TASK REQUIREMENTS:
Everything from the line containing "(393, 180) = (431, 237): orange" through the line containing "(414, 500) = (441, 523): black" should be repeated exactly, and nothing else from the data.

MATERIALS PROVIDED:

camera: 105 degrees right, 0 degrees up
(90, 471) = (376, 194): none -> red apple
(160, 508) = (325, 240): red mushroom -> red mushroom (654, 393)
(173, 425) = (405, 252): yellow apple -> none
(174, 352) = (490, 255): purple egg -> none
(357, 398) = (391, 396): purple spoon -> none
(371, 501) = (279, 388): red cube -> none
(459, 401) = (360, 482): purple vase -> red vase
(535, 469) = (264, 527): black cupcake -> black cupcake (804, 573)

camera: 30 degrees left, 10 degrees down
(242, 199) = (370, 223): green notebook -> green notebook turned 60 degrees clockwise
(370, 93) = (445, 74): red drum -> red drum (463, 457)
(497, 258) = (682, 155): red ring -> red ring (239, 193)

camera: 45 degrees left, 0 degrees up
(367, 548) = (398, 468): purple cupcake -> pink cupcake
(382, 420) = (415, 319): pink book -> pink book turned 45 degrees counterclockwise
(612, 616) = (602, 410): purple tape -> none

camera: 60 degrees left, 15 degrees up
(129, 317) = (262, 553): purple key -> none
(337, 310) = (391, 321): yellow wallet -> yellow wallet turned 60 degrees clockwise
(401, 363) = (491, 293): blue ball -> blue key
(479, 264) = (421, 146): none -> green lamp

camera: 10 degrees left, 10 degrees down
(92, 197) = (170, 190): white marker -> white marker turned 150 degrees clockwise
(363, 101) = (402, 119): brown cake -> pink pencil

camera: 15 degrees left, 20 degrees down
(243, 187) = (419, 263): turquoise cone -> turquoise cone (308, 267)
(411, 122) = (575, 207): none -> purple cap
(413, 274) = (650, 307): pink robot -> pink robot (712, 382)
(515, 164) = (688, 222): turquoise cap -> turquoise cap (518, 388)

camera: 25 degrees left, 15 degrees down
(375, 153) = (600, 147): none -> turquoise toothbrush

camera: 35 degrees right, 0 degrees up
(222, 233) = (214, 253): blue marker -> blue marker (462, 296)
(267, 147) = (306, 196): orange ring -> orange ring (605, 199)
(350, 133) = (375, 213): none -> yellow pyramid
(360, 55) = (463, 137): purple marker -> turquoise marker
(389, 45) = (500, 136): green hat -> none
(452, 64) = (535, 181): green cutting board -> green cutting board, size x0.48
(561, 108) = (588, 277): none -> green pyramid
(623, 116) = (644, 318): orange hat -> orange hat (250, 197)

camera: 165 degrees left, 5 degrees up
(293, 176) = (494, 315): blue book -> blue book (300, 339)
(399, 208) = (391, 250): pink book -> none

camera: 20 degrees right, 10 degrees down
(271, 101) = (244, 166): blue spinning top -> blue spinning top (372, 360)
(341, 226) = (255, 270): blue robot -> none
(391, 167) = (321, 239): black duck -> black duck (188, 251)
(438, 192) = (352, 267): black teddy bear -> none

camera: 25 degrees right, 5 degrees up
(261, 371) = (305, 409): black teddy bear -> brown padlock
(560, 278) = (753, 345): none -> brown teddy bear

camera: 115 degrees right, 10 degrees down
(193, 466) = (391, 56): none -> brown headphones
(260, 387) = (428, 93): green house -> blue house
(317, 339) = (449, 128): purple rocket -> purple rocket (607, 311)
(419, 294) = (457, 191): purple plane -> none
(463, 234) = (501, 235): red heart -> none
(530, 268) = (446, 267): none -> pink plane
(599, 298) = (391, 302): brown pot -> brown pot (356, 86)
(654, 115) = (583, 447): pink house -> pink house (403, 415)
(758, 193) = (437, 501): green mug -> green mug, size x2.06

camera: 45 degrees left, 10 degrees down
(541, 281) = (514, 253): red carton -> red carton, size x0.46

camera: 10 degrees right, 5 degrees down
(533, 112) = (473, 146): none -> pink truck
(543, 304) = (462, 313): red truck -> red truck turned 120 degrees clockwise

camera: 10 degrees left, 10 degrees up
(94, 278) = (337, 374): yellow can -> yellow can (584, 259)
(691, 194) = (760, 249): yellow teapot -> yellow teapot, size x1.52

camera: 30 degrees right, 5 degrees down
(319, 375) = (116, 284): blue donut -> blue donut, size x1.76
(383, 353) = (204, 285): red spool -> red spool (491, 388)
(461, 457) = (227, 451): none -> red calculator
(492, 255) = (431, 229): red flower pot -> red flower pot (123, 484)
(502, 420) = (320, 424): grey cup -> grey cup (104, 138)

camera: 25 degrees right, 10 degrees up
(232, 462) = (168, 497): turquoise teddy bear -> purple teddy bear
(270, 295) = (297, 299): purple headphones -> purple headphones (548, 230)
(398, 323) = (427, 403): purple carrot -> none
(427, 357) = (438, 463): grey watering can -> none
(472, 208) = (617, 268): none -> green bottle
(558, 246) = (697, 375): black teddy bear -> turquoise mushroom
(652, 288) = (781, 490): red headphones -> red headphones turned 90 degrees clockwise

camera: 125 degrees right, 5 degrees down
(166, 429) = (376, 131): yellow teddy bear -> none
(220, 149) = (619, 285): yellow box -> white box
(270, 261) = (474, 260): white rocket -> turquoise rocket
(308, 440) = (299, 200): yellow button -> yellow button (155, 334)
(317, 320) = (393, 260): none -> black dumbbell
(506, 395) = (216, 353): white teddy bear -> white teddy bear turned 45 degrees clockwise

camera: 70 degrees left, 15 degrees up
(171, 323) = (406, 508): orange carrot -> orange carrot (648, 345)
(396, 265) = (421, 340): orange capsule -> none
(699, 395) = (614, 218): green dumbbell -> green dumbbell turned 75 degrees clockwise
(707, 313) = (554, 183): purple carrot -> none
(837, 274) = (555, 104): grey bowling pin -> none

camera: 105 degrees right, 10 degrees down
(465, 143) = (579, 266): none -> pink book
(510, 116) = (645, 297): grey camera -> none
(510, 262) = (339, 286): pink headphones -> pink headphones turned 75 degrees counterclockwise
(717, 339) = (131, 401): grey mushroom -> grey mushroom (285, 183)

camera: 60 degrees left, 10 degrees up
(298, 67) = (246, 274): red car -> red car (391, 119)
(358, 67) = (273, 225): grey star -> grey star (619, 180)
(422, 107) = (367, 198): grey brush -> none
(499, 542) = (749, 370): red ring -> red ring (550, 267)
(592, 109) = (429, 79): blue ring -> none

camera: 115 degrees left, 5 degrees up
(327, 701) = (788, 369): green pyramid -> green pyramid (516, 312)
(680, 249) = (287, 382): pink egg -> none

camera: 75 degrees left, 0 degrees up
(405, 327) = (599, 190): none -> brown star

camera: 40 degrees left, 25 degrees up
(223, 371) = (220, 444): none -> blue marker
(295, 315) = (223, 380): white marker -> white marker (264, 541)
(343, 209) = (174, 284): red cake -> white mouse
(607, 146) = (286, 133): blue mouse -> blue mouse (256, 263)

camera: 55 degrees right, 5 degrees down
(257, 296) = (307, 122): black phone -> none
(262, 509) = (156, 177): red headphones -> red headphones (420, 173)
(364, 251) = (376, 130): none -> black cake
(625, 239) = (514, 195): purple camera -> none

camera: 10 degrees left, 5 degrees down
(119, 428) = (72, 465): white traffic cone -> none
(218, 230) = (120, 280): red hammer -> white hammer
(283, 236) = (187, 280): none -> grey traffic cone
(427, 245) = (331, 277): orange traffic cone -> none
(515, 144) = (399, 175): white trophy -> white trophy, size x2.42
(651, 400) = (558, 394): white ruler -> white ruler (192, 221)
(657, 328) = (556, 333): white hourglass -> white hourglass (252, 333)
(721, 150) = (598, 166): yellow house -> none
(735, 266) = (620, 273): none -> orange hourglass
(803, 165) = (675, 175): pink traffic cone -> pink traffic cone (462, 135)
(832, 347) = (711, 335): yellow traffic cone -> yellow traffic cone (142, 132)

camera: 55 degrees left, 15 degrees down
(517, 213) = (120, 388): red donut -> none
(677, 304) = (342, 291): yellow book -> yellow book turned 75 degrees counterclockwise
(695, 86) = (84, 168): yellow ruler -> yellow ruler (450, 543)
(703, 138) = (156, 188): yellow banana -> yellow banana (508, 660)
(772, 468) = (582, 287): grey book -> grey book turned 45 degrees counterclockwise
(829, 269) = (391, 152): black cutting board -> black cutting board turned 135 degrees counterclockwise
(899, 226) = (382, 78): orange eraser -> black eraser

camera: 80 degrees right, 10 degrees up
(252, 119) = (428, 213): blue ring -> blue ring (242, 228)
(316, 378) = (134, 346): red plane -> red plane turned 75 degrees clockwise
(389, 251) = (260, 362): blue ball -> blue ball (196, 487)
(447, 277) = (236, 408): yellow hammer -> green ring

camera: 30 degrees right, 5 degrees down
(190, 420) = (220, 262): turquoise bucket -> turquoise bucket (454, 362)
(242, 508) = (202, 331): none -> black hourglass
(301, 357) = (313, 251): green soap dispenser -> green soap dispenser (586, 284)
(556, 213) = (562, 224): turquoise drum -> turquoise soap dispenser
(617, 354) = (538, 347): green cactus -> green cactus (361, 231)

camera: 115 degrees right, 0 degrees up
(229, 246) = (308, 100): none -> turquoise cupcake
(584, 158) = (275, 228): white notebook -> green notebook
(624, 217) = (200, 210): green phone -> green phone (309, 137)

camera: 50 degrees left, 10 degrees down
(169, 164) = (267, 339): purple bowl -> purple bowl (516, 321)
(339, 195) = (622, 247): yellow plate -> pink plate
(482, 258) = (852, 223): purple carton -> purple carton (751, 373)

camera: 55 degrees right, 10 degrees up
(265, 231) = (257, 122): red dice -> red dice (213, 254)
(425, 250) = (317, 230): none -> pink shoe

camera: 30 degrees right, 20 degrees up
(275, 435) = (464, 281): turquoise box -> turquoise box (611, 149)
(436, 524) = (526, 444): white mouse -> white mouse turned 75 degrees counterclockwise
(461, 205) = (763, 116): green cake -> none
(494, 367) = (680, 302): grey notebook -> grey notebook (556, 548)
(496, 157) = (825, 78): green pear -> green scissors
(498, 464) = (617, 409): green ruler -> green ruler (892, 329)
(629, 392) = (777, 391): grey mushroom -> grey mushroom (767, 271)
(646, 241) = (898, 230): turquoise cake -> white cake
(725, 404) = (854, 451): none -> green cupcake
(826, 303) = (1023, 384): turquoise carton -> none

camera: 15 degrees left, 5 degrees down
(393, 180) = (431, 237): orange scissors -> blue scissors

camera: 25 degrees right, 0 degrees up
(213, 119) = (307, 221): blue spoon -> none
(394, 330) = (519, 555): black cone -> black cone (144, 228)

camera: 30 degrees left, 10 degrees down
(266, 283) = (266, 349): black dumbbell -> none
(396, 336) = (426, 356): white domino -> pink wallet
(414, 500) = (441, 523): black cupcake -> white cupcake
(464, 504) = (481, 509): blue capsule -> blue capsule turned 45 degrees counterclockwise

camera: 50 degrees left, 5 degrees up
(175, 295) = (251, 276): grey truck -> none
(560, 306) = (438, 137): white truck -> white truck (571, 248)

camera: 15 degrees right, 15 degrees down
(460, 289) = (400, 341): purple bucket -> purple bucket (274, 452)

RESPONSE FOR THIS EXERCISE:
(393, 180) = (431, 237): orange scissors -> blue scissors

camera: 25 degrees right, 0 degrees up
(213, 119) = (307, 221): blue spoon -> none
(394, 330) = (519, 555): black cone -> black cone (144, 228)

camera: 30 degrees left, 10 degrees down
(266, 283) = (266, 349): black dumbbell -> none
(396, 336) = (426, 356): white domino -> pink wallet
(414, 500) = (441, 523): black cupcake -> white cupcake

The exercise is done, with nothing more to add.